[TASK STATEMENT]: Pull out every line of the entries below that contains the string "major".

start SOURCE MATERIAL

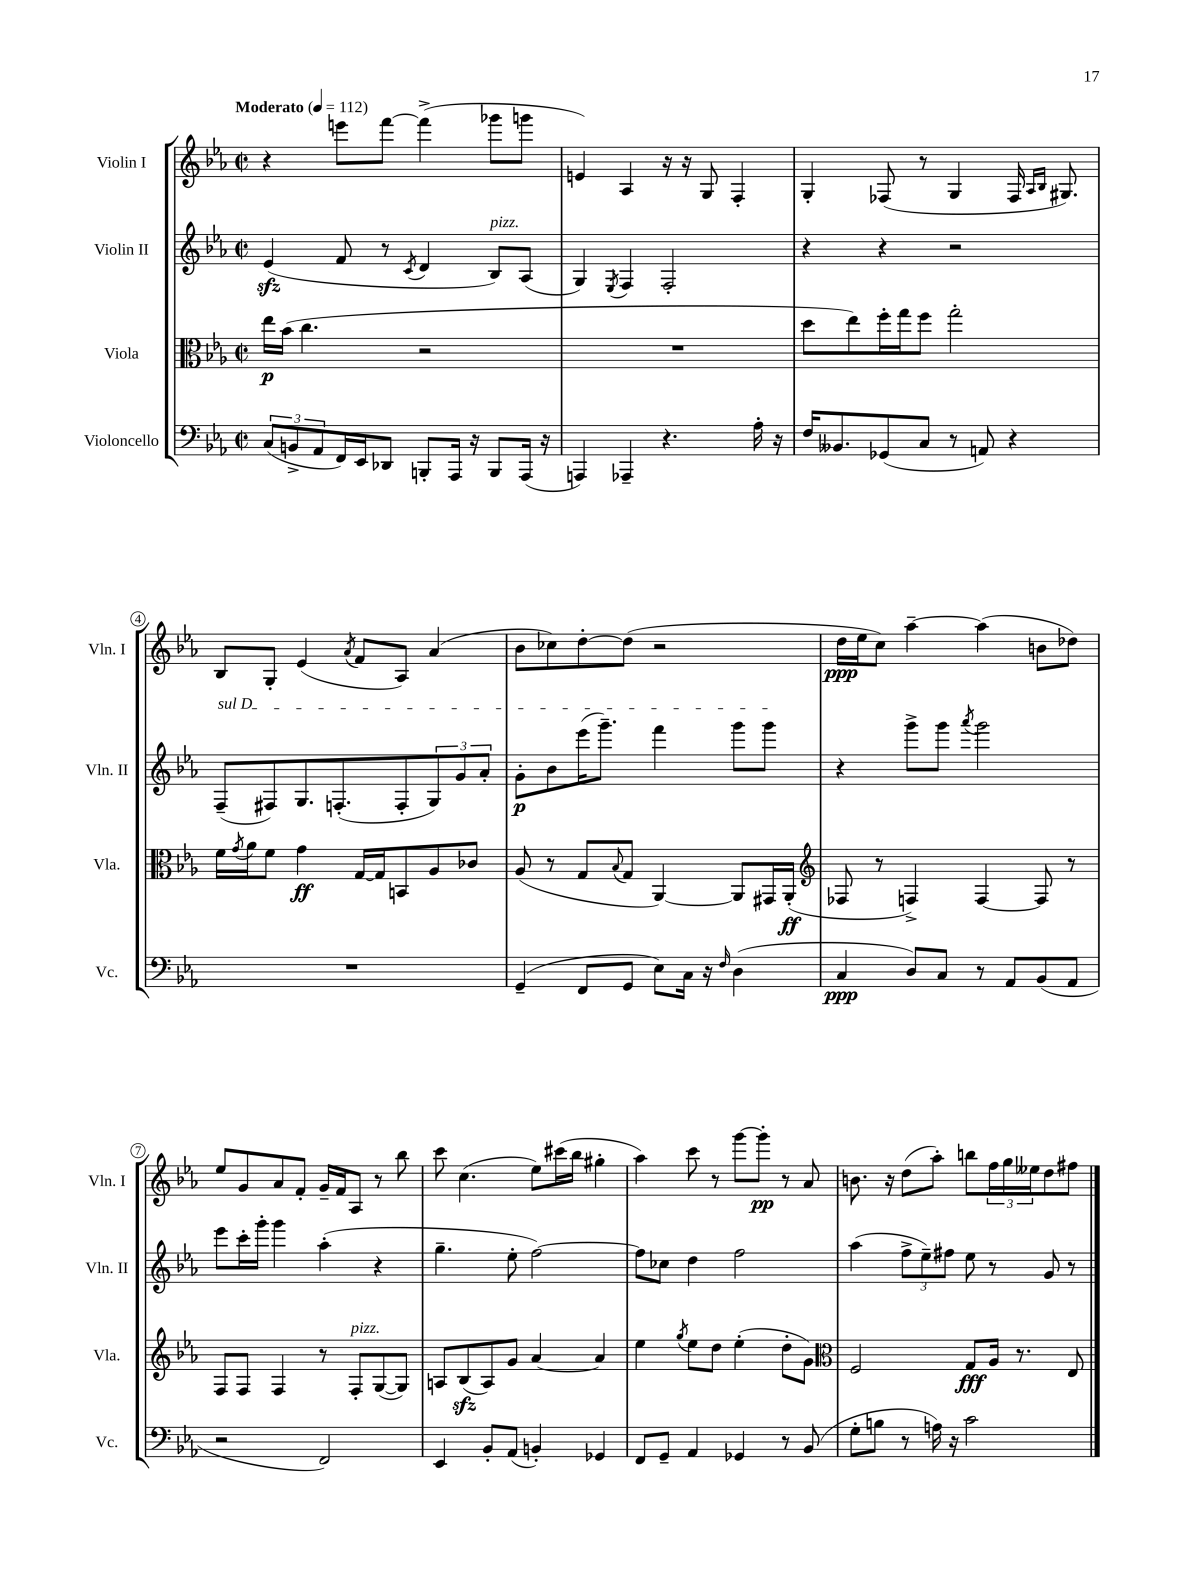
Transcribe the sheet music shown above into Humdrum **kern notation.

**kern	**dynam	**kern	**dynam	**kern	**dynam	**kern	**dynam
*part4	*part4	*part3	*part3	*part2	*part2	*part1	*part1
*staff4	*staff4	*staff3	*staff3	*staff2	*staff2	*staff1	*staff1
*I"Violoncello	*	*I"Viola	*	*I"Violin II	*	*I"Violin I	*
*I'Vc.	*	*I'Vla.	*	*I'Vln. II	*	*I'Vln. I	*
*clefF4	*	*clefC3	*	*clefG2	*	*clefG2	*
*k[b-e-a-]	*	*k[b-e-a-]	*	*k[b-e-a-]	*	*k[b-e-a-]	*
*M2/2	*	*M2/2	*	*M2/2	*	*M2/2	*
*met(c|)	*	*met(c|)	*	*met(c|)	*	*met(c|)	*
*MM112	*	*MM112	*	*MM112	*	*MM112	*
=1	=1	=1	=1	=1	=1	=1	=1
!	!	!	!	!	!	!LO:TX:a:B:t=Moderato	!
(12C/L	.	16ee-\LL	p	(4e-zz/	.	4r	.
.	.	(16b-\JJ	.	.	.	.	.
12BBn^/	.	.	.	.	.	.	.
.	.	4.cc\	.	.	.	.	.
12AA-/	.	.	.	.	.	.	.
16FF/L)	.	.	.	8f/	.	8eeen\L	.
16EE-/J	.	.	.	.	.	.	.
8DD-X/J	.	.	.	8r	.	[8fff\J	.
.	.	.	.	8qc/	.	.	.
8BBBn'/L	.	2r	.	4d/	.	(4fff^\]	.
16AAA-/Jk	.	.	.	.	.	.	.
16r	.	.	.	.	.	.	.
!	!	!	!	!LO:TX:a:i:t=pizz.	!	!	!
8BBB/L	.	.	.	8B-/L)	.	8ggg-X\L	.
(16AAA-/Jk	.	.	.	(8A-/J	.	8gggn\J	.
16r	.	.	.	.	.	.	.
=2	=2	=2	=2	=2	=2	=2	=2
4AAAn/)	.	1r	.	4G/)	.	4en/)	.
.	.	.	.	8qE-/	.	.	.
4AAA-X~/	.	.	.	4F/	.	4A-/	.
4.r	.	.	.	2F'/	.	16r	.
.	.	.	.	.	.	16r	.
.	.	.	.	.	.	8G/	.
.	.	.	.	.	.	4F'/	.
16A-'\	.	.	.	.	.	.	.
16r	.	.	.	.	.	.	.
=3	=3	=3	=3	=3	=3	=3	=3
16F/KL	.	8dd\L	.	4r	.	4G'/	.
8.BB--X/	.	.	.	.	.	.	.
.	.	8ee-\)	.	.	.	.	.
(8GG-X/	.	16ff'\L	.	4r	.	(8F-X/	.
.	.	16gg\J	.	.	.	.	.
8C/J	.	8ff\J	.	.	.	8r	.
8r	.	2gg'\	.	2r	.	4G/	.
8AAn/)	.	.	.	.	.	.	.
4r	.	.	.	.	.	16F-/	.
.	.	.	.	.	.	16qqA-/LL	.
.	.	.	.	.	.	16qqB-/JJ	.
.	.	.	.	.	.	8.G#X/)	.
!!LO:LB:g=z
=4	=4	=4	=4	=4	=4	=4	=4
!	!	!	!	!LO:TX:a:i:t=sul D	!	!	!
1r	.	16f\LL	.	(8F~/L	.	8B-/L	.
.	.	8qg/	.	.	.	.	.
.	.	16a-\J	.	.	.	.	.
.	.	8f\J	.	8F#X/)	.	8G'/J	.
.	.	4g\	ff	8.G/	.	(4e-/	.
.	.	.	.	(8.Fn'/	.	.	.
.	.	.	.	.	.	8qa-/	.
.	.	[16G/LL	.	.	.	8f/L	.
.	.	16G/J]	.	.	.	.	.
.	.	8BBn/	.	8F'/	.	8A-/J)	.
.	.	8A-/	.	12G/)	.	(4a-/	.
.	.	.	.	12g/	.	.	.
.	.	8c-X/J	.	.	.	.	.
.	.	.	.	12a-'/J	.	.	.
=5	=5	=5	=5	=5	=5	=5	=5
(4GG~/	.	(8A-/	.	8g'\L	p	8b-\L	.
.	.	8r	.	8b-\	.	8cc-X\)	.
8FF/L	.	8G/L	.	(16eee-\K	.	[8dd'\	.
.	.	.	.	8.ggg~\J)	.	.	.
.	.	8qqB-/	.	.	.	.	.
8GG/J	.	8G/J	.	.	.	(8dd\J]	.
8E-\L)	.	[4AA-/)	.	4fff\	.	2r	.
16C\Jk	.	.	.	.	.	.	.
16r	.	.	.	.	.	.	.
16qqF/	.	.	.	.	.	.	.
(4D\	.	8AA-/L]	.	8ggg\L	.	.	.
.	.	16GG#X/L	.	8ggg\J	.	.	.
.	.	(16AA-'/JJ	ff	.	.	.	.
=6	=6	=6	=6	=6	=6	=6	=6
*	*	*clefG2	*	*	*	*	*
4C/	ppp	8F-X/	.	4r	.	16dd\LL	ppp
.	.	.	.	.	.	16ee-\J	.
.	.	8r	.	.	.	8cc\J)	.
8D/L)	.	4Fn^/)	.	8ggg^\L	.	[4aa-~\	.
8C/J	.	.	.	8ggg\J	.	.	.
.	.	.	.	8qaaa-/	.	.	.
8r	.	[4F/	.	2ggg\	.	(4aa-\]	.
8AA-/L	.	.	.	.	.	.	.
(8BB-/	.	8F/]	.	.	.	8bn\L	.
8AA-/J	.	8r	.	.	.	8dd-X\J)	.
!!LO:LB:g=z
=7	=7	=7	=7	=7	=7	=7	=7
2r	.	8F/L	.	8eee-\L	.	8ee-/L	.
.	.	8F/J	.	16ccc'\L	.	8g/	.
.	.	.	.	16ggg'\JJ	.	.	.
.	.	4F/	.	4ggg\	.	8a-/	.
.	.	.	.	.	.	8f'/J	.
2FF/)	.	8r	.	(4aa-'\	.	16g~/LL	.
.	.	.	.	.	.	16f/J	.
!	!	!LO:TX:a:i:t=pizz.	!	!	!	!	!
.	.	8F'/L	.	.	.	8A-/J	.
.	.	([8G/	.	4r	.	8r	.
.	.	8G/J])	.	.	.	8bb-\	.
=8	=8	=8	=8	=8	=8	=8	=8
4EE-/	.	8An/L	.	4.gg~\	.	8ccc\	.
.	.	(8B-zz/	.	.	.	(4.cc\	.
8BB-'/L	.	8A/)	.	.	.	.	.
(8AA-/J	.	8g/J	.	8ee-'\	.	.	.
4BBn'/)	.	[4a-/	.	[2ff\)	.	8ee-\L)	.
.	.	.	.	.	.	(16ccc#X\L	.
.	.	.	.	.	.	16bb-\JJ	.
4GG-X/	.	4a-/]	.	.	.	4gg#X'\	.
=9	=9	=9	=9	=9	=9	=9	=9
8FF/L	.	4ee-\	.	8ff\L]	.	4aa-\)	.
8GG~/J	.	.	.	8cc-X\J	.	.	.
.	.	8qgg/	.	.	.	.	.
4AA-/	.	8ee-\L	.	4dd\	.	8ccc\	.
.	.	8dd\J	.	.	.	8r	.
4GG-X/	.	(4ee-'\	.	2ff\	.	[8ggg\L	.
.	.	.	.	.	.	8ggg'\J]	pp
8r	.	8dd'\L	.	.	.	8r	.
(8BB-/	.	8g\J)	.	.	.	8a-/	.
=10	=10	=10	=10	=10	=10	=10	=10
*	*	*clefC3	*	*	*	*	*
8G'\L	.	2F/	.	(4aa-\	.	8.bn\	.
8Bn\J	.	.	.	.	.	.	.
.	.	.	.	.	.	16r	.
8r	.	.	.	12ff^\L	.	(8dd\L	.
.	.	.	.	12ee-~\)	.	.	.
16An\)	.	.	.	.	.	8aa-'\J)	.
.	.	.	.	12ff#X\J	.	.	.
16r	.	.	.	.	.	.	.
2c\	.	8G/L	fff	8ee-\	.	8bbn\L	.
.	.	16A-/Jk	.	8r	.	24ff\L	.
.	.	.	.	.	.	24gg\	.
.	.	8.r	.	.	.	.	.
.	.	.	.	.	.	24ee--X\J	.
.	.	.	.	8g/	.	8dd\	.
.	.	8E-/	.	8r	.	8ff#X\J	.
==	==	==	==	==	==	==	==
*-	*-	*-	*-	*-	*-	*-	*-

end SOURCE MATERIAL
start SOURCE MATERIAL

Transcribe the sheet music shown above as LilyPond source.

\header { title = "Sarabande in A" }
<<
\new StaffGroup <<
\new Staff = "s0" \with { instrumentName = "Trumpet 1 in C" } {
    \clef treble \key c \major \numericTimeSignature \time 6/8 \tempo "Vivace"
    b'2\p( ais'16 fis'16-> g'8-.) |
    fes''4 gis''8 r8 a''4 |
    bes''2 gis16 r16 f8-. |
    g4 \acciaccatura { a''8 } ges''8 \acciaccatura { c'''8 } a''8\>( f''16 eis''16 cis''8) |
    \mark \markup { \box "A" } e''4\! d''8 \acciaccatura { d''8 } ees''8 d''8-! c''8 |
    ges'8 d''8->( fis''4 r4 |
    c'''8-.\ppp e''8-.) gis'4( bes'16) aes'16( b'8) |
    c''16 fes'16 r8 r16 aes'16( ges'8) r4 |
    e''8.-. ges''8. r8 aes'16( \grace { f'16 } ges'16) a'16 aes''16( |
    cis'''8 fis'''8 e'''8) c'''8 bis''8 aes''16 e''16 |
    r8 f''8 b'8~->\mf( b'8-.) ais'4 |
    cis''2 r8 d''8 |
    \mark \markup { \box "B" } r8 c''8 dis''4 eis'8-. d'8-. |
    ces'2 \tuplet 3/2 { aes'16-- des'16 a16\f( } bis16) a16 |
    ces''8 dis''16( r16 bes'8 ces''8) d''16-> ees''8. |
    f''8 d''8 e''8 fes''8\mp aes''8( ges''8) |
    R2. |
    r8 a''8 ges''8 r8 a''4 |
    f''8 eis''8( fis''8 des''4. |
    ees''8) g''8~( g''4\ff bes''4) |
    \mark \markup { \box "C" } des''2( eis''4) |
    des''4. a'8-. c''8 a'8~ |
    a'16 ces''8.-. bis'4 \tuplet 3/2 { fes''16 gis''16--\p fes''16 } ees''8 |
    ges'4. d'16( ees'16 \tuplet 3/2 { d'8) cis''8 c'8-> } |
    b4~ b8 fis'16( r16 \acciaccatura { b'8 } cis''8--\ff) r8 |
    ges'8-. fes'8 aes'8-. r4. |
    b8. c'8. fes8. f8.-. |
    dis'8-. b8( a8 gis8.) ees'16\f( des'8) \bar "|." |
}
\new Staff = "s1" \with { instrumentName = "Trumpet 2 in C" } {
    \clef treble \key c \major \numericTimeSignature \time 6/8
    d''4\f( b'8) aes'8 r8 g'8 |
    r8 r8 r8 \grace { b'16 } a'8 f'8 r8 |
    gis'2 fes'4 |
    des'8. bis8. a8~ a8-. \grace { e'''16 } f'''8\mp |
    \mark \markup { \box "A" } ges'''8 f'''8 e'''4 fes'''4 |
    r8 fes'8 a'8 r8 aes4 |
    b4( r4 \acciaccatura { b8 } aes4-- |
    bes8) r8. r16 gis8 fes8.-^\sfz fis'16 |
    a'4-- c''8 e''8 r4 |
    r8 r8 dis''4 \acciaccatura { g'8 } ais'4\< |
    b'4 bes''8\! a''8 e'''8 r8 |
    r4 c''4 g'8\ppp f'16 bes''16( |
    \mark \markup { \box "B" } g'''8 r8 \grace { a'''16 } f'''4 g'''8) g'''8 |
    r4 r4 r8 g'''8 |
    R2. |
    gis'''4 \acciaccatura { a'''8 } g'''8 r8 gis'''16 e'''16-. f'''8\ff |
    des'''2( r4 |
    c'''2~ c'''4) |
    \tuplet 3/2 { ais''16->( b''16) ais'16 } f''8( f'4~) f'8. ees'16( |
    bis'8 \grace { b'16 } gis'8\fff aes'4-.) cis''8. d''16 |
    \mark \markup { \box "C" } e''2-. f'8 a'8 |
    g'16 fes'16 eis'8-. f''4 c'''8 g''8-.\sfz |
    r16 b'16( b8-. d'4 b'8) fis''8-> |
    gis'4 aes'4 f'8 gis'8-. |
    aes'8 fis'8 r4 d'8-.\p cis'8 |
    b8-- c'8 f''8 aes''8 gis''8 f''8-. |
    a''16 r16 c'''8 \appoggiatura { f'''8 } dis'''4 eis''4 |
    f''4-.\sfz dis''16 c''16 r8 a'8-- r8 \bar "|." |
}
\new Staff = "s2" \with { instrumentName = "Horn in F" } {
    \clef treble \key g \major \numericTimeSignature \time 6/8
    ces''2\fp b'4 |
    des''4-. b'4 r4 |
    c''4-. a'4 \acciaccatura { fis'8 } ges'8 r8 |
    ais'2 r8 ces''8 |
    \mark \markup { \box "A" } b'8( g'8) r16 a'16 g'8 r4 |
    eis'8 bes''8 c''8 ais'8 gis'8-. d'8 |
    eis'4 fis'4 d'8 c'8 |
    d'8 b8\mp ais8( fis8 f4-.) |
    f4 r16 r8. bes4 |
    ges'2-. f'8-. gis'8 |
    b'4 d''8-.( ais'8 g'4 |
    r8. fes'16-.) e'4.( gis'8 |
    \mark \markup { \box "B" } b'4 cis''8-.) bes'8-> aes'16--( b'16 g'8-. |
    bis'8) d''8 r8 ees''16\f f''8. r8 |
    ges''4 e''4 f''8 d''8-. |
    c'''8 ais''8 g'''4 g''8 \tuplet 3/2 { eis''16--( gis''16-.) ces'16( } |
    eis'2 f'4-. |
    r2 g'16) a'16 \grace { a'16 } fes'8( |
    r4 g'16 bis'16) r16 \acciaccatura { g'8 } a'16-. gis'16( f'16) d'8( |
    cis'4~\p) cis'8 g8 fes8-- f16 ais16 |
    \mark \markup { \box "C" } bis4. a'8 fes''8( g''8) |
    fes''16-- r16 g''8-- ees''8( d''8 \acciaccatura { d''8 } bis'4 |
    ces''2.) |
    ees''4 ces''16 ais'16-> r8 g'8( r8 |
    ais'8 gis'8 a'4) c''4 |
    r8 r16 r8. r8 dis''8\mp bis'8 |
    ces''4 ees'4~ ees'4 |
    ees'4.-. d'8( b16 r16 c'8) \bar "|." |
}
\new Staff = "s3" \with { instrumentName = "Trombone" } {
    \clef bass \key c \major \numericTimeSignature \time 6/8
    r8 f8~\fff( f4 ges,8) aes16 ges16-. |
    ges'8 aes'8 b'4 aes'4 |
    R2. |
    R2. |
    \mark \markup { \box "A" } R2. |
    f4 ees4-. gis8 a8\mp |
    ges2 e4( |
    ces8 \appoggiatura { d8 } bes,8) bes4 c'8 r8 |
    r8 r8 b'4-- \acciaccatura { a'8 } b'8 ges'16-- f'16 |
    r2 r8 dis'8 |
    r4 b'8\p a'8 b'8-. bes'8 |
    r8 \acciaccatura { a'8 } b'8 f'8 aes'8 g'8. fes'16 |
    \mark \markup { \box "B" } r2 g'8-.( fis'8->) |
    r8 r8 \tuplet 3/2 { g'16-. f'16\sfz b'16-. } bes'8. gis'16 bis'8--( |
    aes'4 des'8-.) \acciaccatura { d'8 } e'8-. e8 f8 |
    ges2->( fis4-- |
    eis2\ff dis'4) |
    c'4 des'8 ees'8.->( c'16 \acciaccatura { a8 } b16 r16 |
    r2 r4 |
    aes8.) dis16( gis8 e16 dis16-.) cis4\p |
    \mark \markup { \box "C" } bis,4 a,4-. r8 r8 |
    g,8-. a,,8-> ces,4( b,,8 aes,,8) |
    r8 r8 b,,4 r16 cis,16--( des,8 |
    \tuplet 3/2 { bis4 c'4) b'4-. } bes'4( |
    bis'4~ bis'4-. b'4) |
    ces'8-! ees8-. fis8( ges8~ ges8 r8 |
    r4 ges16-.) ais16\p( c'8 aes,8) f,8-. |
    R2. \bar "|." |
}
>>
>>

end SOURCE MATERIAL

[RIGHT ANSWER]:
    \clef treble \key c \major \numericTimeSignature \time 6/8 \tempo "Vivace"
    \clef treble \key c \major \numericTimeSignature \time 6/8
    \clef treble \key g \major \numericTimeSignature \time 6/8
    \clef bass \key c \major \numericTimeSignature \time 6/8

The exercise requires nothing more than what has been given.